**Goal:** Please transcribe the rows word for word, starting at the first row and ending at the row that contains "pink star: rotated 10 degrees clockwise", with both of those rows included.

**Recorded information:**
— Start —

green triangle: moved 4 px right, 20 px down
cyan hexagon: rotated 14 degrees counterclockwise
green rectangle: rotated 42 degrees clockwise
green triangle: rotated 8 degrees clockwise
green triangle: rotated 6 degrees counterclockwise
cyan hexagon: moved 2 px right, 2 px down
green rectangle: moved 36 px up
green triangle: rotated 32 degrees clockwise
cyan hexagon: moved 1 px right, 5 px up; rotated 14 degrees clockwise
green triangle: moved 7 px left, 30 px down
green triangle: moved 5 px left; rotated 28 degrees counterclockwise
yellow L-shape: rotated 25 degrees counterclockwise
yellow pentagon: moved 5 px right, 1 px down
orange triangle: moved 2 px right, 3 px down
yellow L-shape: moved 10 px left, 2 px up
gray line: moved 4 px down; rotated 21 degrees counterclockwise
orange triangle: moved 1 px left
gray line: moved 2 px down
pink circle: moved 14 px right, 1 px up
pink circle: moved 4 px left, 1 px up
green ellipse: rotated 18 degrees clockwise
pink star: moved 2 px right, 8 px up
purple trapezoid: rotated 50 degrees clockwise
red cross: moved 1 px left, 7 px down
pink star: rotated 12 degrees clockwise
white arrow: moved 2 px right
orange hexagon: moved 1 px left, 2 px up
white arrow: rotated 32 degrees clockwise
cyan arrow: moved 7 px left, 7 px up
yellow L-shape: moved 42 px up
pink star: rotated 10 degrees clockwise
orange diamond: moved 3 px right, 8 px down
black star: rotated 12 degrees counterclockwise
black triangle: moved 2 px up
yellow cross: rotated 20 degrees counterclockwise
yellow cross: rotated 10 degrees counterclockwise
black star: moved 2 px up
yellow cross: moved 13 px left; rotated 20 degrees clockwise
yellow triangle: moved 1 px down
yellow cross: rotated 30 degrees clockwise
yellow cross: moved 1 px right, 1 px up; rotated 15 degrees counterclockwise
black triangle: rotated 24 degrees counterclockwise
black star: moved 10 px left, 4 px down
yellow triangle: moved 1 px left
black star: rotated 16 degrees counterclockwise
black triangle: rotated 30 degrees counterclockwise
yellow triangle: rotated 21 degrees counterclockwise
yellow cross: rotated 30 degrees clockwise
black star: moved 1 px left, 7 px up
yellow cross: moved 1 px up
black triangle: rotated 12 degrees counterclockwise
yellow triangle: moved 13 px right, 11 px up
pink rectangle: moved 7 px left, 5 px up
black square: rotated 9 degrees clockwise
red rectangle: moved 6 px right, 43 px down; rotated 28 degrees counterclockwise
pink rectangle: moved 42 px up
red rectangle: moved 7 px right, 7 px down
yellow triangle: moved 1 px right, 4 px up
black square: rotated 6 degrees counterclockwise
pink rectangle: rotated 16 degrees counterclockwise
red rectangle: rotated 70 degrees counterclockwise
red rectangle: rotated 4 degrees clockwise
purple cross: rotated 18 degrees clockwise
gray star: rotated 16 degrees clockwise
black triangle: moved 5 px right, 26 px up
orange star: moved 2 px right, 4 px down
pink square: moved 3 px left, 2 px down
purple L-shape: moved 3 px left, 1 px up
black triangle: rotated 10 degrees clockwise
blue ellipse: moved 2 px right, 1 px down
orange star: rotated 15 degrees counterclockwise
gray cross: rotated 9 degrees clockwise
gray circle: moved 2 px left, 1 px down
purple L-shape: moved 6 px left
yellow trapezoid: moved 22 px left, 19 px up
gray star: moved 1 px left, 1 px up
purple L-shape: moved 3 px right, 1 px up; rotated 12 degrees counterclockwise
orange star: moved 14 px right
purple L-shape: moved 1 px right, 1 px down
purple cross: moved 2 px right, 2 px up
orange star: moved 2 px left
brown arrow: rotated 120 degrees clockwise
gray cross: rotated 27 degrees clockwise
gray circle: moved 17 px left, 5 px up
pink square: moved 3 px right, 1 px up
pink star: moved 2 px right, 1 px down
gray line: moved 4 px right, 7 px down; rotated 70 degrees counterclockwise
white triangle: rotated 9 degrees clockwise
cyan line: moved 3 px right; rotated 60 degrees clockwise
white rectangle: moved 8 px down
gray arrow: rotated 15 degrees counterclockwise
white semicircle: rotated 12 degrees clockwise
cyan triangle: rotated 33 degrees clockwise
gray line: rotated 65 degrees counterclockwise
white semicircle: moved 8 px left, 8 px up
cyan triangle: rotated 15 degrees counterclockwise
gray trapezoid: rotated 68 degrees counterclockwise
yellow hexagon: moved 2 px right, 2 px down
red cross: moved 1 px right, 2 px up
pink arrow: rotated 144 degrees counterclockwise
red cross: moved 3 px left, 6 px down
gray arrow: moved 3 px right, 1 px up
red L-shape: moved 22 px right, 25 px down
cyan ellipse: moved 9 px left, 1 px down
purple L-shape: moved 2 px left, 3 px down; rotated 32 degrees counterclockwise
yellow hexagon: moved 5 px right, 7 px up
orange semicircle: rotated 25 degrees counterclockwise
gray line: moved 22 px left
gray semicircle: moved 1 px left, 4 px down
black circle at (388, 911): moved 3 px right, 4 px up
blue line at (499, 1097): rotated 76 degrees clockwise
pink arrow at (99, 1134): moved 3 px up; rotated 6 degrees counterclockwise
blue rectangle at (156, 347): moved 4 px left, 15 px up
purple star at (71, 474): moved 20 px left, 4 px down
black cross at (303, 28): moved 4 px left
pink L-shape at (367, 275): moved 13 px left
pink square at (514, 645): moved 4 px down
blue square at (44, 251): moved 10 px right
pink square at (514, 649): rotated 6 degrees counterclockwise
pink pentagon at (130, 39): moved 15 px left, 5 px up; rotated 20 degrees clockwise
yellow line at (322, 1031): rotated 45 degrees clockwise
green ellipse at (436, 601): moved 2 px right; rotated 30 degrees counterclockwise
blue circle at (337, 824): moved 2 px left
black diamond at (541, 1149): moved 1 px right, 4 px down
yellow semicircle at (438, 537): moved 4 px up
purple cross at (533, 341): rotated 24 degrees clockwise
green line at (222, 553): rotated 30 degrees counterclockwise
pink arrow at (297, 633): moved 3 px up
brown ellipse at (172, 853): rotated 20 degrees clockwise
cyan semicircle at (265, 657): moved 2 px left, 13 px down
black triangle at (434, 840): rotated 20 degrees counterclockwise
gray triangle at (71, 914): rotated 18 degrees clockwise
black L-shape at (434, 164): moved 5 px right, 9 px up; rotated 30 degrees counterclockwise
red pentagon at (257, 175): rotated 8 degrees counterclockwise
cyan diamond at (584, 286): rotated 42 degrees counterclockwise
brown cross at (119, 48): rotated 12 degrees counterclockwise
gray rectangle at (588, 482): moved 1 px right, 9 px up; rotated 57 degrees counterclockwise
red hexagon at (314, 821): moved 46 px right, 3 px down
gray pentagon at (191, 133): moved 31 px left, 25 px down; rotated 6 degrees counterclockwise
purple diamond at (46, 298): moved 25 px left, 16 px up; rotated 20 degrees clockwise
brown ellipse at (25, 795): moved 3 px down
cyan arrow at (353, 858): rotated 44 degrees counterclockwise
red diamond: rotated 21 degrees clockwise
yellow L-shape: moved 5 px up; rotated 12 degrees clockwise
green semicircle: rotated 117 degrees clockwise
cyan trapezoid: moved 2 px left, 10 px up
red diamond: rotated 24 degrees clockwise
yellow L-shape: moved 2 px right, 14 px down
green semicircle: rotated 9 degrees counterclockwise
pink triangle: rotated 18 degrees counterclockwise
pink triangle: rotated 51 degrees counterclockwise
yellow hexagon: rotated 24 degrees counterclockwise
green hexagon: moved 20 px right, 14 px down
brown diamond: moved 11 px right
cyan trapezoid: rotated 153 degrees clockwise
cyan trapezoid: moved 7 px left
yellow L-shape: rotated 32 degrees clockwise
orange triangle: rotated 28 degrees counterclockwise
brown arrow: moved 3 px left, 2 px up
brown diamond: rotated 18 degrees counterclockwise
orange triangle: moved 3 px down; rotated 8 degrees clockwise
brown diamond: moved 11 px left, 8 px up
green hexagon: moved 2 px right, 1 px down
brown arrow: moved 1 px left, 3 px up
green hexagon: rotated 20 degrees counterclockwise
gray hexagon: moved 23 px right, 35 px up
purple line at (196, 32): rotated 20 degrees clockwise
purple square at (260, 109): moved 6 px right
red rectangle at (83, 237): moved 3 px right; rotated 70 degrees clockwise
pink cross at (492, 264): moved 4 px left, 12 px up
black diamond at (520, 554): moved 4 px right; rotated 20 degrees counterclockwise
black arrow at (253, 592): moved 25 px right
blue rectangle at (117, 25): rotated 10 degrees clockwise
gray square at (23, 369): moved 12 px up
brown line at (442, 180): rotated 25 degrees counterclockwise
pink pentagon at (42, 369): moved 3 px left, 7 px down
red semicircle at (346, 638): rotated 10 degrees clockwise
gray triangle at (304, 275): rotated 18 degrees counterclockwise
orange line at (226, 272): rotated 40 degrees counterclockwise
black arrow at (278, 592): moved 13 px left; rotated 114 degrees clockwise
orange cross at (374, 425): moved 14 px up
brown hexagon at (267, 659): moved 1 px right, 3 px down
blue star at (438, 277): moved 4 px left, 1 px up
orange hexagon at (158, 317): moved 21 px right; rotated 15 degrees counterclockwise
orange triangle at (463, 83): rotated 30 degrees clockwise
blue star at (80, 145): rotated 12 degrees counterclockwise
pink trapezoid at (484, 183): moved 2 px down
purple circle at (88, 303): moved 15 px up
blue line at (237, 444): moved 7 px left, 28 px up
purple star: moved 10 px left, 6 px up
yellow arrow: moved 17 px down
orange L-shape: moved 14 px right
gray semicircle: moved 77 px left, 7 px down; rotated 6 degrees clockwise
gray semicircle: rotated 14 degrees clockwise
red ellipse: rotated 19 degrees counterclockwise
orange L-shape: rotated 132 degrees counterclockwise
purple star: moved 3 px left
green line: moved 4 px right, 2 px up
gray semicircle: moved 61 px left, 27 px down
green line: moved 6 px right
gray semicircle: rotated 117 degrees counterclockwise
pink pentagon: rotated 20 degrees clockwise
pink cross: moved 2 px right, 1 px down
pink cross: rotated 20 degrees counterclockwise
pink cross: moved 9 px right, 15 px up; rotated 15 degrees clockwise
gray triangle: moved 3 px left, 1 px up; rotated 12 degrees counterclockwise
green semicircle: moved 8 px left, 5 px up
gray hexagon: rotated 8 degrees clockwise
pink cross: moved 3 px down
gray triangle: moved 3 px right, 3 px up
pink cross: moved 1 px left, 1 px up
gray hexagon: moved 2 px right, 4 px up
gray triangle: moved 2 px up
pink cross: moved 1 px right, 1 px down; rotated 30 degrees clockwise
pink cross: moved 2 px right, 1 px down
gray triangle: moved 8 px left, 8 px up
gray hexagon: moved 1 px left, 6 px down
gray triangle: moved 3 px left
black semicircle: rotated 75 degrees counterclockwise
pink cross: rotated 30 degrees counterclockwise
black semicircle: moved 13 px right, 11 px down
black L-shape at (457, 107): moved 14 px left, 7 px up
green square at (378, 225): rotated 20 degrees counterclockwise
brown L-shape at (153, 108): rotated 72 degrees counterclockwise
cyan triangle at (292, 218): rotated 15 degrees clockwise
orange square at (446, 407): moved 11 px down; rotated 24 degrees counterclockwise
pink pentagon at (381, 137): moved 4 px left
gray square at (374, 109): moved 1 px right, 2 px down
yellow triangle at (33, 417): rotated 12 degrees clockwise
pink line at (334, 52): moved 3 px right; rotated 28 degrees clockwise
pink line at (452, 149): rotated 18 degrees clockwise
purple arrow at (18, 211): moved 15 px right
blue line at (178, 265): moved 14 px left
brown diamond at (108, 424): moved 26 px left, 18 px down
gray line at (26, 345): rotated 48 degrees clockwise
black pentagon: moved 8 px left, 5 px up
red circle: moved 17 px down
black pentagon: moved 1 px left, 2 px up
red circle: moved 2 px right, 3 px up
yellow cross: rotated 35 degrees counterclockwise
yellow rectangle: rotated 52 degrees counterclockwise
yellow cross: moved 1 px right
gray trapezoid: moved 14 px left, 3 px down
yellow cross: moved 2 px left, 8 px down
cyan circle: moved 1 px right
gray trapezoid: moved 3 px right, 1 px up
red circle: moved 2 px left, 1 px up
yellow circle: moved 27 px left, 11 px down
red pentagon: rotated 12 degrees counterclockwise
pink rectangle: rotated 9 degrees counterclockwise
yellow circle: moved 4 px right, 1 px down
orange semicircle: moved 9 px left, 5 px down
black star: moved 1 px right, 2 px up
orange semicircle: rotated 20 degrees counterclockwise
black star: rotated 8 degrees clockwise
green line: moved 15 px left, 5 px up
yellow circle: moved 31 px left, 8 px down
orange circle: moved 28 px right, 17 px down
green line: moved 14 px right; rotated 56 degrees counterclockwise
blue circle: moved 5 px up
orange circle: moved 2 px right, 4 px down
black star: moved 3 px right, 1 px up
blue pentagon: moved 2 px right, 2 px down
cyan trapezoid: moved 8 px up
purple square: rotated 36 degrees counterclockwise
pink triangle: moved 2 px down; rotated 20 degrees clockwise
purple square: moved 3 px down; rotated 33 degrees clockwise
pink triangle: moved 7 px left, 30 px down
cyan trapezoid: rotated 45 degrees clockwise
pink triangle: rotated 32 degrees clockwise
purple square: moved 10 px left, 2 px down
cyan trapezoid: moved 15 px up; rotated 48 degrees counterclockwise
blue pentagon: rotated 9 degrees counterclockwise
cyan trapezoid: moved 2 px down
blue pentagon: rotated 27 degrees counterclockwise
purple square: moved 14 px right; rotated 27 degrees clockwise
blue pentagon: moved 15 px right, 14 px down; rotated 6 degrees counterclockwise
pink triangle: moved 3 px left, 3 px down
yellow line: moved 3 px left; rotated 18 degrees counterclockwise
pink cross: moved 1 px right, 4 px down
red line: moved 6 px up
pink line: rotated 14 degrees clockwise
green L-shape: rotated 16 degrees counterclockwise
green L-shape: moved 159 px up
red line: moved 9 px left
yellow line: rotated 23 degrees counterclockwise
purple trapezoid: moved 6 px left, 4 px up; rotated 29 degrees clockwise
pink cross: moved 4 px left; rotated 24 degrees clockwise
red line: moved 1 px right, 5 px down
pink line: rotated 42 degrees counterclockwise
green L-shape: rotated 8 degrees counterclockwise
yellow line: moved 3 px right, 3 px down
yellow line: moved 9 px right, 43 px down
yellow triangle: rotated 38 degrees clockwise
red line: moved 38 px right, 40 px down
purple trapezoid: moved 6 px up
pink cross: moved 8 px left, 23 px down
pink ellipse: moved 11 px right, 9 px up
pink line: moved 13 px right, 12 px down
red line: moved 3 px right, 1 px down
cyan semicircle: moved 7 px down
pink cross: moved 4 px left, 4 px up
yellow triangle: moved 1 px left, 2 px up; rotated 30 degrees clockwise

— End —

**Solution to this task:**
green triangle: moved 4 px right, 20 px down
cyan hexagon: rotated 14 degrees counterclockwise
green rectangle: rotated 42 degrees clockwise
green triangle: rotated 8 degrees clockwise
green triangle: rotated 6 degrees counterclockwise
cyan hexagon: moved 2 px right, 2 px down
green rectangle: moved 36 px up
green triangle: rotated 32 degrees clockwise
cyan hexagon: moved 1 px right, 5 px up; rotated 14 degrees clockwise
green triangle: moved 7 px left, 30 px down
green triangle: moved 5 px left; rotated 28 degrees counterclockwise
yellow L-shape: rotated 25 degrees counterclockwise
yellow pentagon: moved 5 px right, 1 px down
orange triangle: moved 2 px right, 3 px down
yellow L-shape: moved 10 px left, 2 px up
gray line: moved 4 px down; rotated 21 degrees counterclockwise
orange triangle: moved 1 px left
gray line: moved 2 px down
pink circle: moved 14 px right, 1 px up
pink circle: moved 4 px left, 1 px up
green ellipse: rotated 18 degrees clockwise
pink star: moved 2 px right, 8 px up
purple trapezoid: rotated 50 degrees clockwise
red cross: moved 1 px left, 7 px down
pink star: rotated 12 degrees clockwise
white arrow: moved 2 px right
orange hexagon: moved 1 px left, 2 px up
white arrow: rotated 32 degrees clockwise
cyan arrow: moved 7 px left, 7 px up
yellow L-shape: moved 42 px up
pink star: rotated 10 degrees clockwise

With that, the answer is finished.